## start

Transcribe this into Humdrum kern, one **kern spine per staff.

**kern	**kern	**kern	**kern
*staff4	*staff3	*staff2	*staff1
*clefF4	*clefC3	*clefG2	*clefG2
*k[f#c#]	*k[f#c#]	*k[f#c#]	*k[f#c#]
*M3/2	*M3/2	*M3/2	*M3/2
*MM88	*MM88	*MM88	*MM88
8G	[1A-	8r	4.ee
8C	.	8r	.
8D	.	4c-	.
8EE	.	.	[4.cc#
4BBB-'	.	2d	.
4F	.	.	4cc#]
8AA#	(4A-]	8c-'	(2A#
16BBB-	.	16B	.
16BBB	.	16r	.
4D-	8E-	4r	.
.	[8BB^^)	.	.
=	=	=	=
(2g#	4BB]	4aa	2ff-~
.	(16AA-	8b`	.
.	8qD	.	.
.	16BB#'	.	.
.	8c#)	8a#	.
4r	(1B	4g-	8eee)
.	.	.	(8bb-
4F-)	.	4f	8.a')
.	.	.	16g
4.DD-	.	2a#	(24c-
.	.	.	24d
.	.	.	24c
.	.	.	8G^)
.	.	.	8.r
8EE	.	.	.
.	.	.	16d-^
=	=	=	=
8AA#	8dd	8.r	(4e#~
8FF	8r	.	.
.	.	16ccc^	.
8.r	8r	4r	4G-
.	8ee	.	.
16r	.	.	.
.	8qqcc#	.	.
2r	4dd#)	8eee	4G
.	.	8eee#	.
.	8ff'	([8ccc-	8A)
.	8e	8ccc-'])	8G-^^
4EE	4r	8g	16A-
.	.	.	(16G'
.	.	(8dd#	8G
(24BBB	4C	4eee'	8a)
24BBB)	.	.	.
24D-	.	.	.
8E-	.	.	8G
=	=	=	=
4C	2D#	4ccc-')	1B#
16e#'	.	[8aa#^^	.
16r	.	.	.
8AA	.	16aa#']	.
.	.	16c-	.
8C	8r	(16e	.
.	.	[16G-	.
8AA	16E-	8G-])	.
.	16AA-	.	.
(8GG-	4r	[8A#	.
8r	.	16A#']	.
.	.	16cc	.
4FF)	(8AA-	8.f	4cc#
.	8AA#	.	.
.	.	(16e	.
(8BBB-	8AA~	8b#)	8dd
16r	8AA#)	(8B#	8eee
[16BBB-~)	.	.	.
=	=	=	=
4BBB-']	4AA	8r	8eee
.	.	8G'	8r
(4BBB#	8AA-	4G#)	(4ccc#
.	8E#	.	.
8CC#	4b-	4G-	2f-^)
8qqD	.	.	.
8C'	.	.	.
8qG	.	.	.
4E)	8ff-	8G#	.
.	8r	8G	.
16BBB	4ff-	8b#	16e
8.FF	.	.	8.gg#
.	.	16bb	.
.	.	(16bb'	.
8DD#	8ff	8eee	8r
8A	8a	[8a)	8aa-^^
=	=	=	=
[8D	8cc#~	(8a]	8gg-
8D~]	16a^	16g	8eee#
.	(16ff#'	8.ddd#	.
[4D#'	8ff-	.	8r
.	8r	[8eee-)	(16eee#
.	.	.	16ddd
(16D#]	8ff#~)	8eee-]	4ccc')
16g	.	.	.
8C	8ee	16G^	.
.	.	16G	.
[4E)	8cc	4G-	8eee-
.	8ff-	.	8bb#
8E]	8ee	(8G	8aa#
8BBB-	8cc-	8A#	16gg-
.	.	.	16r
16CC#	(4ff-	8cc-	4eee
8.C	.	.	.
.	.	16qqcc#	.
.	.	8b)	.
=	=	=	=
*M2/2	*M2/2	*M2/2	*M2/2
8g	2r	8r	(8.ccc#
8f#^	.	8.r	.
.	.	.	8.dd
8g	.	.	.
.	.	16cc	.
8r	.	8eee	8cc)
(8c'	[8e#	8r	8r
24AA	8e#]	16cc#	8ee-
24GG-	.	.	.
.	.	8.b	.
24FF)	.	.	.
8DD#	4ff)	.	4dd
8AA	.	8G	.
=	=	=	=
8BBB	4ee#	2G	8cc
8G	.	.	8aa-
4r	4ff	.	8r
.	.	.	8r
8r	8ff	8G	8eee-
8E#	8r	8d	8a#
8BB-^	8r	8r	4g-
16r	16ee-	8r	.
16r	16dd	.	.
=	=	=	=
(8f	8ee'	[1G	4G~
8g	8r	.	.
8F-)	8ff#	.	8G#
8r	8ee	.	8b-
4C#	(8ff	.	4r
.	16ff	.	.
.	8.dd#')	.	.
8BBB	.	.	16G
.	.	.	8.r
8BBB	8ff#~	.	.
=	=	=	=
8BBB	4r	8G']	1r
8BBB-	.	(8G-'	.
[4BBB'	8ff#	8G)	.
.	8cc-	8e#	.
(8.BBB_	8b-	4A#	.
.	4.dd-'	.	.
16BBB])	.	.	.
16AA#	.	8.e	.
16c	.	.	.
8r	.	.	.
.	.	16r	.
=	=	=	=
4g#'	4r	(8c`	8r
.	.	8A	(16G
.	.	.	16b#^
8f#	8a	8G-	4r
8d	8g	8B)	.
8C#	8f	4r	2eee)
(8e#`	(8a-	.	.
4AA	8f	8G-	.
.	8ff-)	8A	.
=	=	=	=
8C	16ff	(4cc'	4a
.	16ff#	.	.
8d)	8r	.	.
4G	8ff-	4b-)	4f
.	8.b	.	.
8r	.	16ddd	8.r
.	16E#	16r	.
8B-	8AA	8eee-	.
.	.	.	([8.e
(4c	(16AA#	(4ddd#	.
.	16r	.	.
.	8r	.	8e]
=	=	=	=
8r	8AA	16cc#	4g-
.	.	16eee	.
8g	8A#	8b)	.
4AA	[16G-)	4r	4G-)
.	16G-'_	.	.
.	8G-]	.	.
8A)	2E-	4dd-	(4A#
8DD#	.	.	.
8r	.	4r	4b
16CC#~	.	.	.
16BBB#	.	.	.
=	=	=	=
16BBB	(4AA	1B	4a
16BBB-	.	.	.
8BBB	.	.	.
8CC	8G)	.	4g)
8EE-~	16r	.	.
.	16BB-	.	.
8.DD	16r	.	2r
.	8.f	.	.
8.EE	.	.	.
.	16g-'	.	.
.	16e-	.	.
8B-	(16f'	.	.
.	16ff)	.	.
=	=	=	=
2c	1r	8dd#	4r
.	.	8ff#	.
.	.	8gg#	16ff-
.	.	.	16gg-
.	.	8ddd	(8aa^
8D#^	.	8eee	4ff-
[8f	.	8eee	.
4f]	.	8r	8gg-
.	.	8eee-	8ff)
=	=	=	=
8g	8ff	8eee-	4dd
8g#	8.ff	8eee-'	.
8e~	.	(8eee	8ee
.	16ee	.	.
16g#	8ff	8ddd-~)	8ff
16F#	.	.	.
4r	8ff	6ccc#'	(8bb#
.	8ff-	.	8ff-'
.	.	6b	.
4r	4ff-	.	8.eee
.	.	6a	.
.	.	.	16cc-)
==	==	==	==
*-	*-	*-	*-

## end

AIM OF THE EXERCISE => Identify every line of the data above that contains the string "kern", and copy each such line in full. Case counts, so a match must have the same capitalization.

RESULT FOR THIS EXERCISE =>
Transcribe this into Humdrum kern, one **kern spine per staff.
**kern	**kern	**kern	**kern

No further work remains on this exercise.